What the exercise asks -
Output the data in full. Keep every entry exactly as written.

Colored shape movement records
========================================================================
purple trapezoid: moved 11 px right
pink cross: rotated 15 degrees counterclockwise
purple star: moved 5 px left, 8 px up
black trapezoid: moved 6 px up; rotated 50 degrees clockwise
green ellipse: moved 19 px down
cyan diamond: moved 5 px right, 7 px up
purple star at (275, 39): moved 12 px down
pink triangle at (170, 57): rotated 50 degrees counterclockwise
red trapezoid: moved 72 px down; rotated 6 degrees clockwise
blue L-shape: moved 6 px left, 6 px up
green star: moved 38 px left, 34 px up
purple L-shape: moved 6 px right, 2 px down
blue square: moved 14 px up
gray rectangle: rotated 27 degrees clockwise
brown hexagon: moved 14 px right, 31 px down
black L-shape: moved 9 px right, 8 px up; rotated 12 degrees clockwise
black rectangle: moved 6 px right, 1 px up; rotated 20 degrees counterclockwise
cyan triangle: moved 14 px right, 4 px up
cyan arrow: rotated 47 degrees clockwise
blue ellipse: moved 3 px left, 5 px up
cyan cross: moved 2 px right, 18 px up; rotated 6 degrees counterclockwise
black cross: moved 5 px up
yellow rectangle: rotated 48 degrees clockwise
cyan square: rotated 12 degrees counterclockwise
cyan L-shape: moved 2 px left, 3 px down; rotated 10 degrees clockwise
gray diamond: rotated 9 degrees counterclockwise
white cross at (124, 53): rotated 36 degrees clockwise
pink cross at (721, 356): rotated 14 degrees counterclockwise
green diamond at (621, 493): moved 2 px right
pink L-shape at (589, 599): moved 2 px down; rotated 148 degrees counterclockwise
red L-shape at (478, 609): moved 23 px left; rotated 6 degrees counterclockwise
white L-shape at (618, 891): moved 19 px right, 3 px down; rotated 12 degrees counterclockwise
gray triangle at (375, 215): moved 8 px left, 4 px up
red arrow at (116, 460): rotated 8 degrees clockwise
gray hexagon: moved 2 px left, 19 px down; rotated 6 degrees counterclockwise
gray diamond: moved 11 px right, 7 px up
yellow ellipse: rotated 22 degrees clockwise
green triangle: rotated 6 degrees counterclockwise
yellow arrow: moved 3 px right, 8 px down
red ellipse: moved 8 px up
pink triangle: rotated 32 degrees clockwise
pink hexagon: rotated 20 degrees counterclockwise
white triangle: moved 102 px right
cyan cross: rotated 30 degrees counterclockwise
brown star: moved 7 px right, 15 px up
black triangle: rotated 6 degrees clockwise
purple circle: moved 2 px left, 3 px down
========================================================================
Solution -
purple trapezoid: moved 11 px right
pink cross: rotated 15 degrees counterclockwise
purple star: moved 5 px left, 8 px up
black trapezoid: moved 6 px up; rotated 50 degrees clockwise
green ellipse: moved 19 px down
cyan diamond: moved 5 px right, 7 px up
purple star at (275, 39): moved 12 px down
pink triangle at (170, 57): rotated 50 degrees counterclockwise
red trapezoid: moved 72 px down; rotated 6 degrees clockwise
blue L-shape: moved 6 px left, 6 px up
green star: moved 38 px left, 34 px up
purple L-shape: moved 6 px right, 2 px down
blue square: moved 14 px up
gray rectangle: rotated 27 degrees clockwise
brown hexagon: moved 14 px right, 31 px down
black L-shape: moved 9 px right, 8 px up; rotated 12 degrees clockwise
black rectangle: moved 6 px right, 1 px up; rotated 20 degrees counterclockwise
cyan triangle: moved 14 px right, 4 px up
cyan arrow: rotated 47 degrees clockwise
blue ellipse: moved 3 px left, 5 px up
cyan cross: moved 2 px right, 18 px up; rotated 6 degrees counterclockwise
black cross: moved 5 px up
yellow rectangle: rotated 48 degrees clockwise
cyan square: rotated 12 degrees counterclockwise
cyan L-shape: moved 2 px left, 3 px down; rotated 10 degrees clockwise
gray diamond: rotated 9 degrees counterclockwise
white cross at (124, 53): rotated 36 degrees clockwise
pink cross at (721, 356): rotated 14 degrees counterclockwise
green diamond at (621, 493): moved 2 px right
pink L-shape at (589, 599): moved 2 px down; rotated 148 degrees counterclockwise
red L-shape at (478, 609): moved 23 px left; rotated 6 degrees counterclockwise
white L-shape at (618, 891): moved 19 px right, 3 px down; rotated 12 degrees counterclockwise
gray triangle at (375, 215): moved 8 px left, 4 px up
red arrow at (116, 460): rotated 8 degrees clockwise
gray hexagon: moved 2 px left, 19 px down; rotated 6 degrees counterclockwise
gray diamond: moved 11 px right, 7 px up
yellow ellipse: rotated 22 degrees clockwise
green triangle: rotated 6 degrees counterclockwise
yellow arrow: moved 3 px right, 8 px down
red ellipse: moved 8 px up
pink triangle: rotated 32 degrees clockwise
pink hexagon: rotated 20 degrees counterclockwise
white triangle: moved 102 px right
cyan cross: rotated 30 degrees counterclockwise
brown star: moved 7 px right, 15 px up
black triangle: rotated 6 degrees clockwise
purple circle: moved 2 px left, 3 px down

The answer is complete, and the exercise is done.